WORK TASK:
Exactly as written and without the pictures, output the entries below.

Stored items:
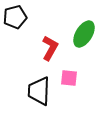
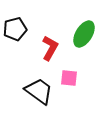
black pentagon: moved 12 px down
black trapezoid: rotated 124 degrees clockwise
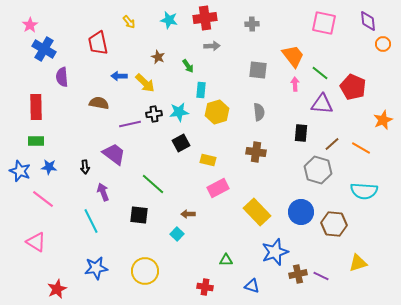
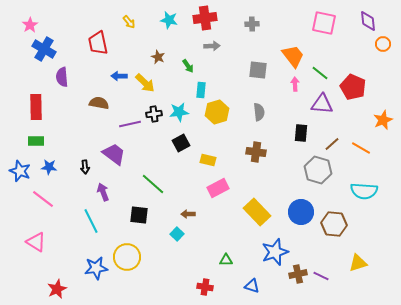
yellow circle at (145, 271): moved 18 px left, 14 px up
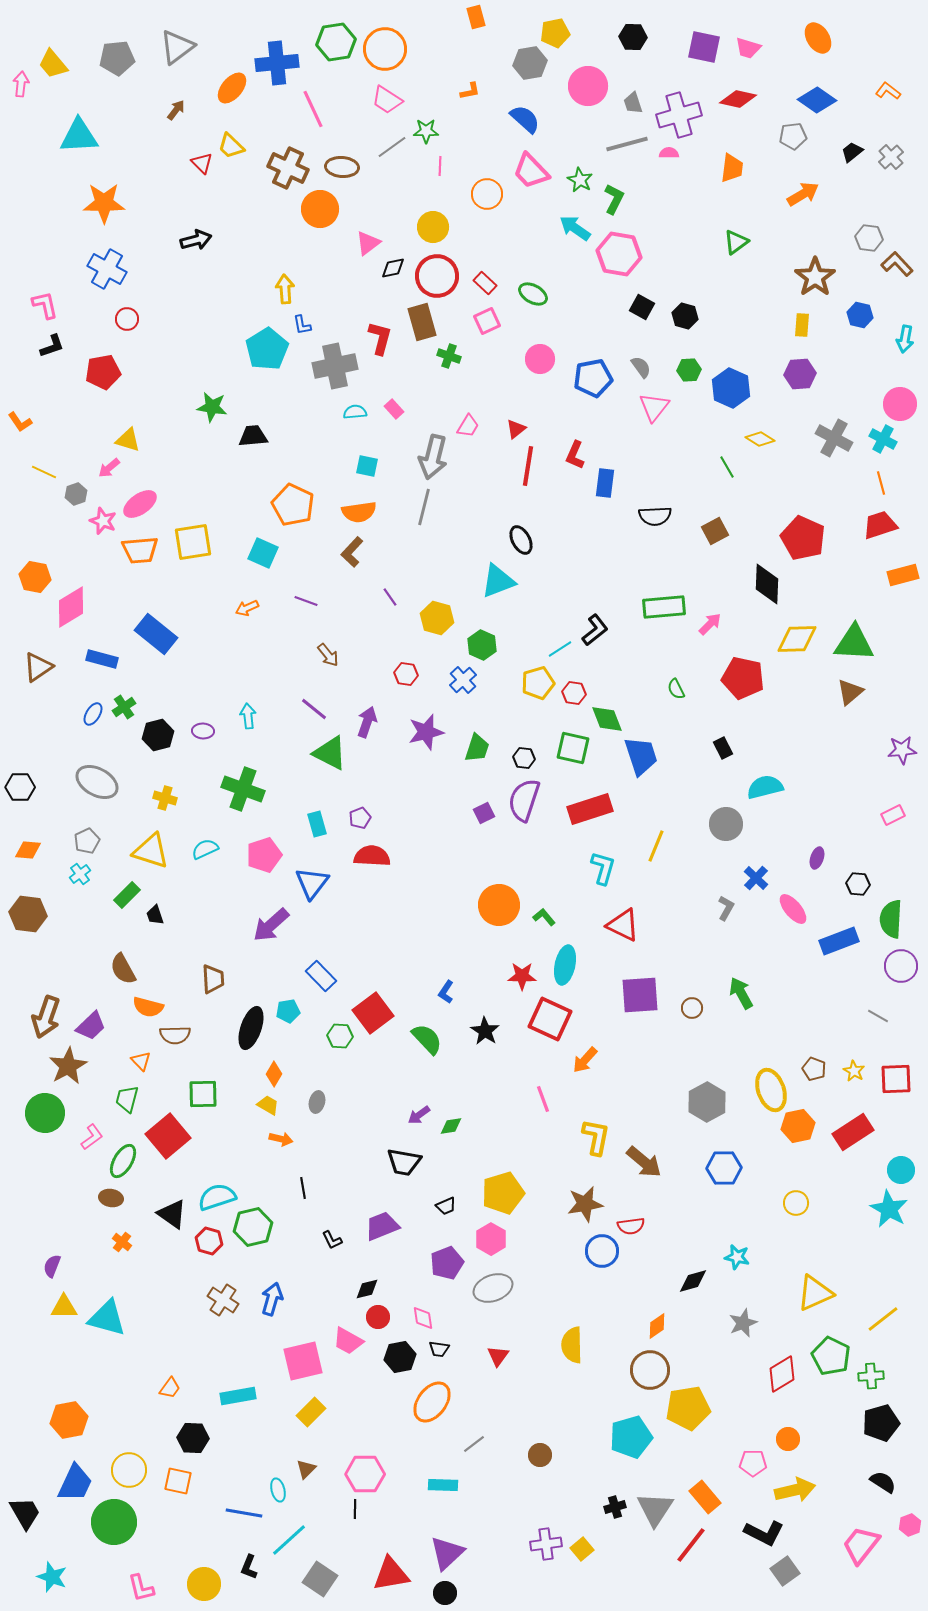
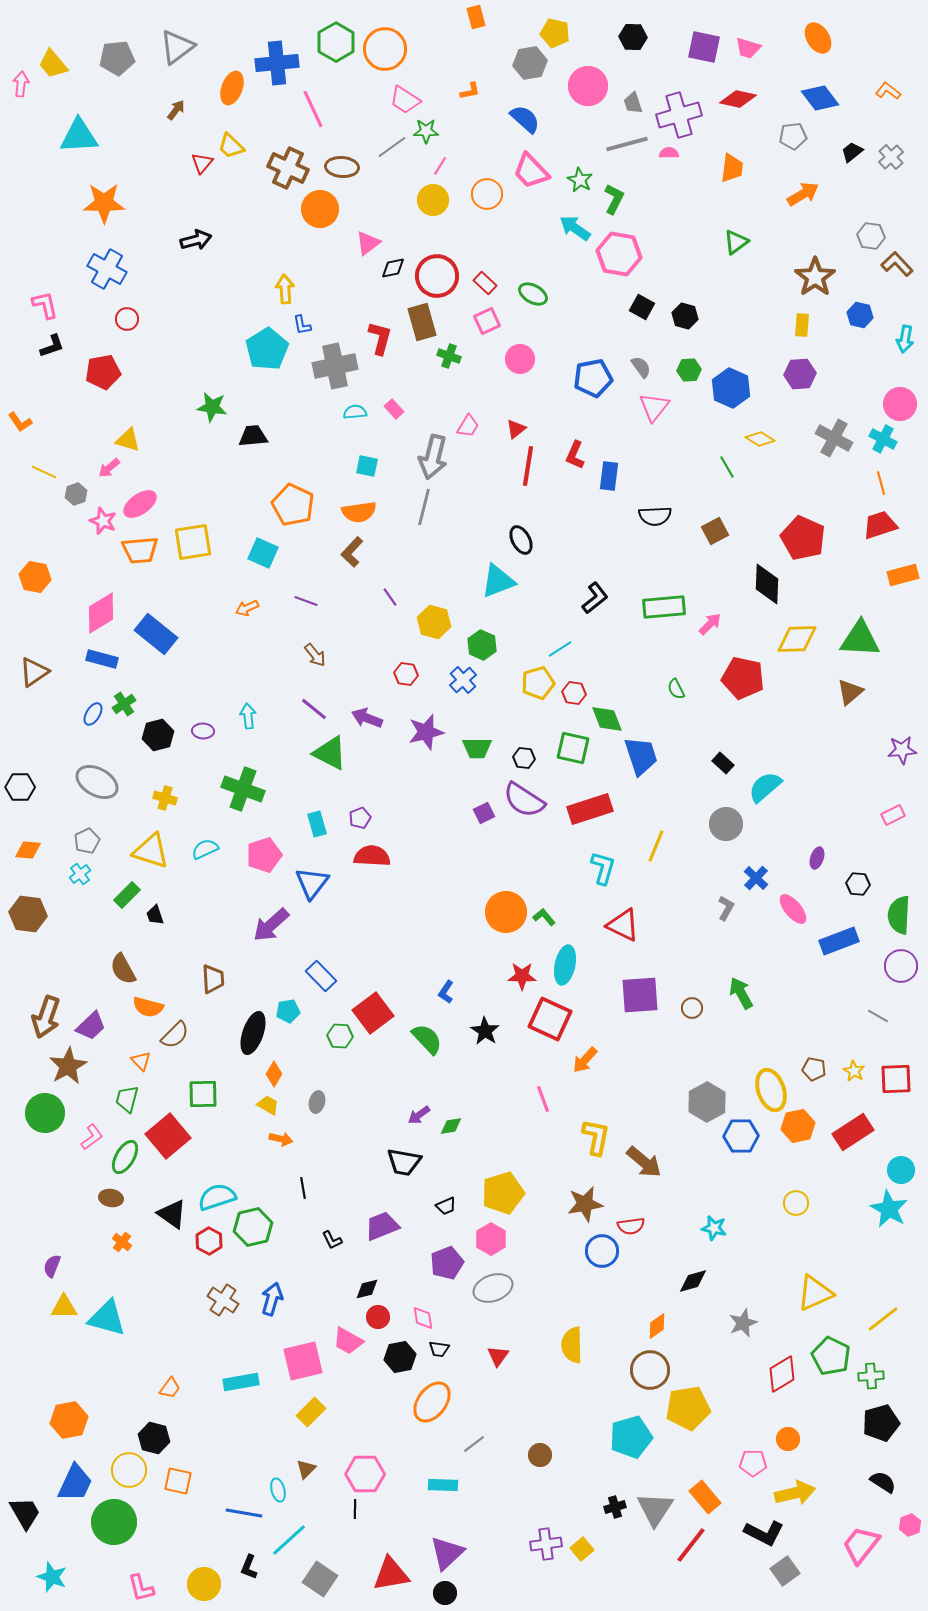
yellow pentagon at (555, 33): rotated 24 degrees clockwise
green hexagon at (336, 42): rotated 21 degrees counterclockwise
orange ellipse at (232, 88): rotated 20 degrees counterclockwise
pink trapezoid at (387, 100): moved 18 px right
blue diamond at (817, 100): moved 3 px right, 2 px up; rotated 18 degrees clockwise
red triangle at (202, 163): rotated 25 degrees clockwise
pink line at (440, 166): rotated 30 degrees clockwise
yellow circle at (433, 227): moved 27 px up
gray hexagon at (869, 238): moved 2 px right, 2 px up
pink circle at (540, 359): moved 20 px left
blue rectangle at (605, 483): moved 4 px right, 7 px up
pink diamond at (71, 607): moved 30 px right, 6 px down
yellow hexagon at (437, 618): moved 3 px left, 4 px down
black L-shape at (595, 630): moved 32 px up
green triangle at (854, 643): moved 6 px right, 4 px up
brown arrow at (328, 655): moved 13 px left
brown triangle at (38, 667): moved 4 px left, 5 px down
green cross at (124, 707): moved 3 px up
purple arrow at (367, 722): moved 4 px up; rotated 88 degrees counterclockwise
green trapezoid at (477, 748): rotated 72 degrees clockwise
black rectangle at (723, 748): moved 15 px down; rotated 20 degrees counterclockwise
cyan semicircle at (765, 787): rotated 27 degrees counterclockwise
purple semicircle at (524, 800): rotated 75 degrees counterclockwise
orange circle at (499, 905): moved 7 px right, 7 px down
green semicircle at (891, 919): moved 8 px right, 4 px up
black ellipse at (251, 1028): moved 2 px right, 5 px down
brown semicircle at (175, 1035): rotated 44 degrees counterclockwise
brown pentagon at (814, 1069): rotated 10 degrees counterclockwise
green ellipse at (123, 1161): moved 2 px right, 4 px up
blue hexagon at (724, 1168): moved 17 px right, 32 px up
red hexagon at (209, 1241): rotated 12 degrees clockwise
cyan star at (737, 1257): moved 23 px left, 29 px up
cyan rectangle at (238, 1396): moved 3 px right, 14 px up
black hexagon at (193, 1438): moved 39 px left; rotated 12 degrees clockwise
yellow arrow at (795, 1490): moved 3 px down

TASK RESPONSE:
black pentagon: moved 12 px down
black trapezoid: rotated 124 degrees clockwise
yellow circle at (145, 271): moved 18 px left, 14 px up
yellow pentagon at (555, 33): rotated 24 degrees clockwise
green hexagon at (336, 42): rotated 21 degrees counterclockwise
orange ellipse at (232, 88): rotated 20 degrees counterclockwise
pink trapezoid at (387, 100): moved 18 px right
blue diamond at (817, 100): moved 3 px right, 2 px up; rotated 18 degrees clockwise
red triangle at (202, 163): rotated 25 degrees clockwise
pink line at (440, 166): rotated 30 degrees clockwise
yellow circle at (433, 227): moved 27 px up
gray hexagon at (869, 238): moved 2 px right, 2 px up
pink circle at (540, 359): moved 20 px left
blue rectangle at (605, 483): moved 4 px right, 7 px up
pink diamond at (71, 607): moved 30 px right, 6 px down
yellow hexagon at (437, 618): moved 3 px left, 4 px down
black L-shape at (595, 630): moved 32 px up
green triangle at (854, 643): moved 6 px right, 4 px up
brown arrow at (328, 655): moved 13 px left
brown triangle at (38, 667): moved 4 px left, 5 px down
green cross at (124, 707): moved 3 px up
purple arrow at (367, 722): moved 4 px up; rotated 88 degrees counterclockwise
green trapezoid at (477, 748): rotated 72 degrees clockwise
black rectangle at (723, 748): moved 15 px down; rotated 20 degrees counterclockwise
cyan semicircle at (765, 787): rotated 27 degrees counterclockwise
purple semicircle at (524, 800): rotated 75 degrees counterclockwise
orange circle at (499, 905): moved 7 px right, 7 px down
green semicircle at (891, 919): moved 8 px right, 4 px up
black ellipse at (251, 1028): moved 2 px right, 5 px down
brown semicircle at (175, 1035): rotated 44 degrees counterclockwise
brown pentagon at (814, 1069): rotated 10 degrees counterclockwise
green ellipse at (123, 1161): moved 2 px right, 4 px up
blue hexagon at (724, 1168): moved 17 px right, 32 px up
red hexagon at (209, 1241): rotated 12 degrees clockwise
cyan star at (737, 1257): moved 23 px left, 29 px up
cyan rectangle at (238, 1396): moved 3 px right, 14 px up
black hexagon at (193, 1438): moved 39 px left; rotated 12 degrees clockwise
yellow arrow at (795, 1490): moved 3 px down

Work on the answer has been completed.